╭──

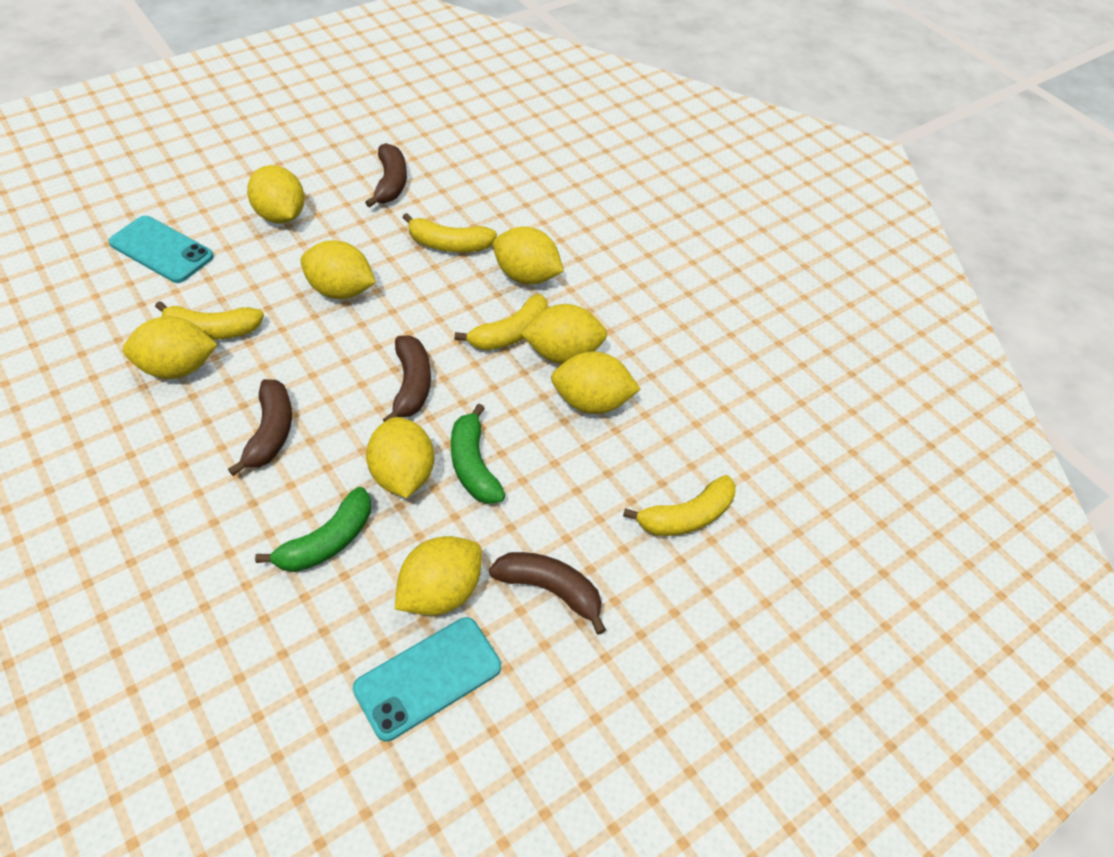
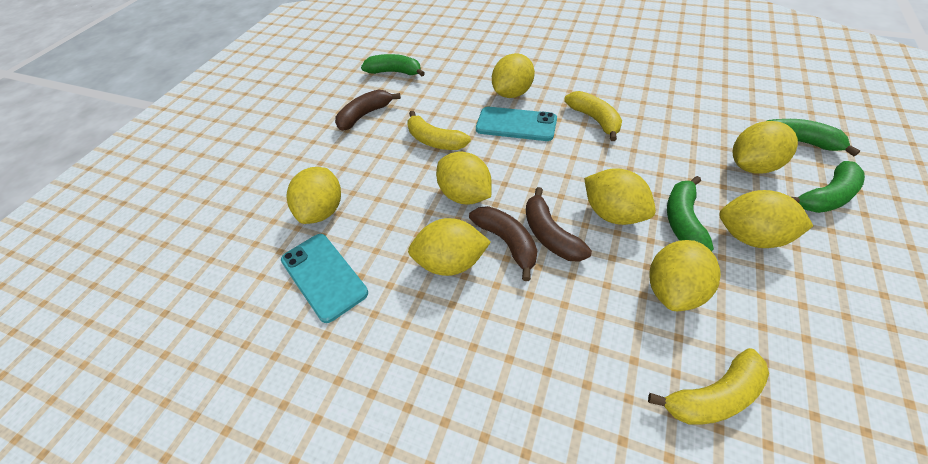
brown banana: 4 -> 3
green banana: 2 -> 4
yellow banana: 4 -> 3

╰──
╭──

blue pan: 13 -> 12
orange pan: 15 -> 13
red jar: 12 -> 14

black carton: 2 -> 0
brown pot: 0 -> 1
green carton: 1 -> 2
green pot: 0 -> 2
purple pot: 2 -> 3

╰──
╭──

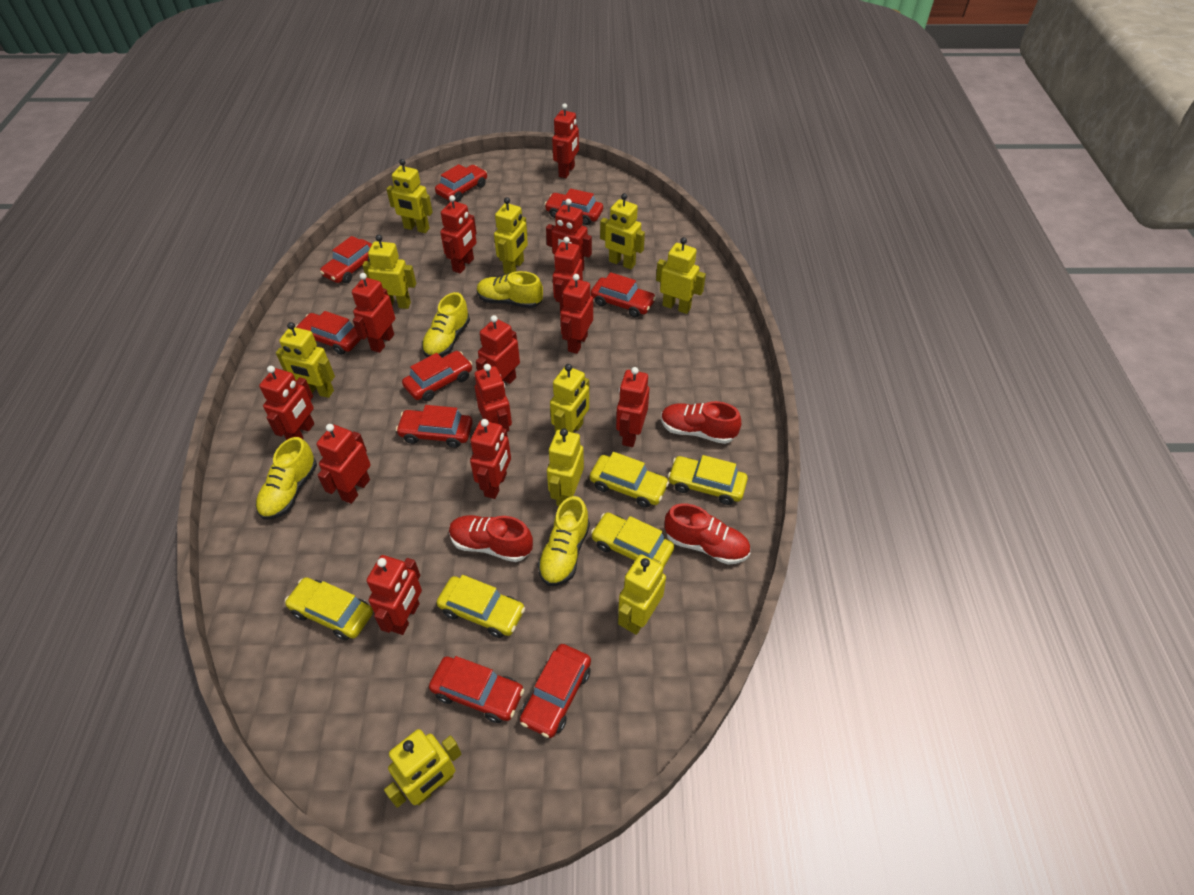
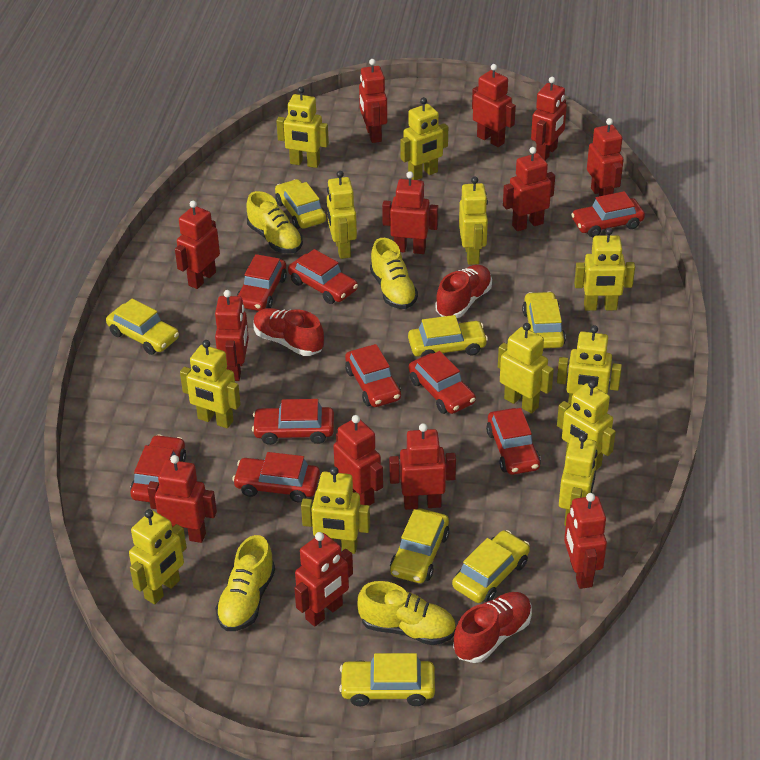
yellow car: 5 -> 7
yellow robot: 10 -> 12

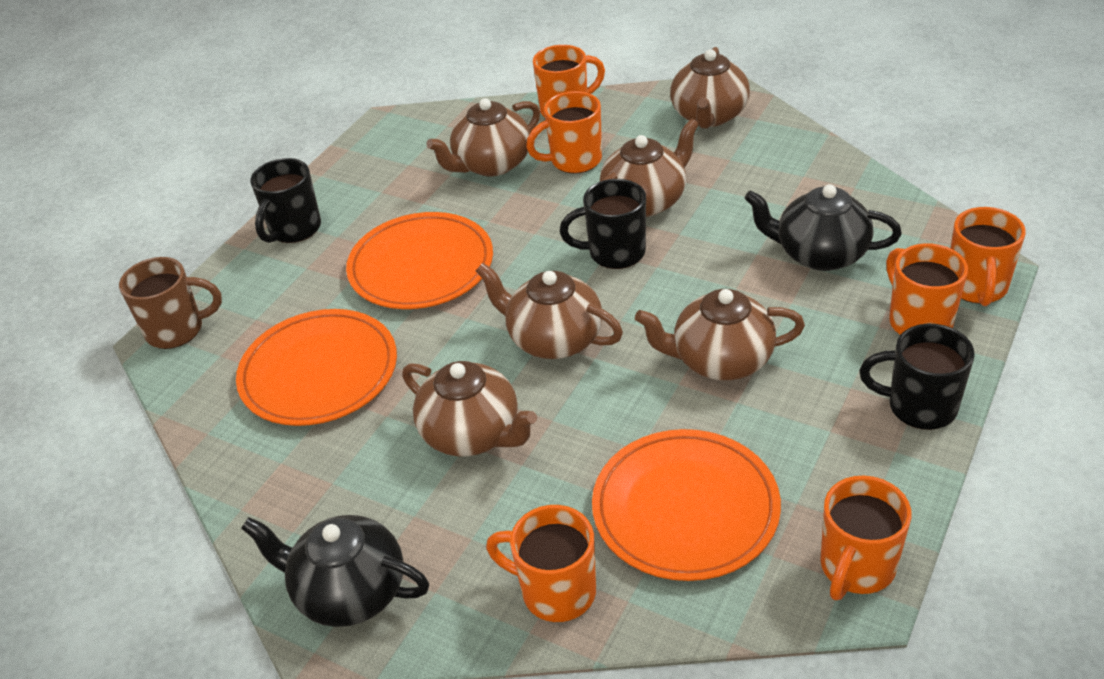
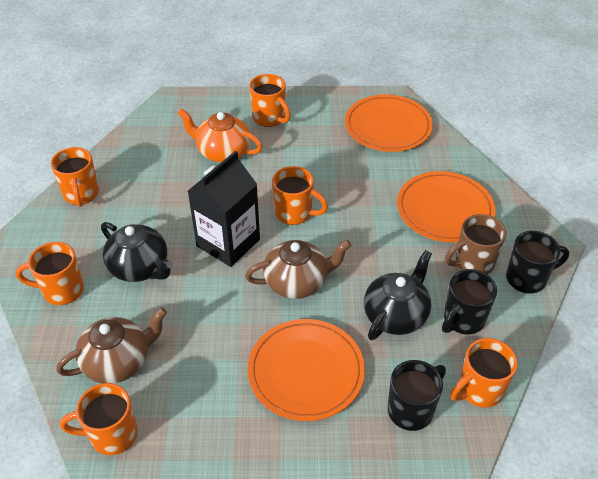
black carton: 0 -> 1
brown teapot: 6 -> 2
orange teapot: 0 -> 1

╰──

Look above for the line containing "orange pan: 15 -> 13". Output from there through the line containing "purple pot: 2 -> 3", exactly and inclusively.

▶ _Response for this exercise_:
orange pan: 15 -> 13
red jar: 12 -> 14

black carton: 2 -> 0
brown pot: 0 -> 1
green carton: 1 -> 2
green pot: 0 -> 2
purple pot: 2 -> 3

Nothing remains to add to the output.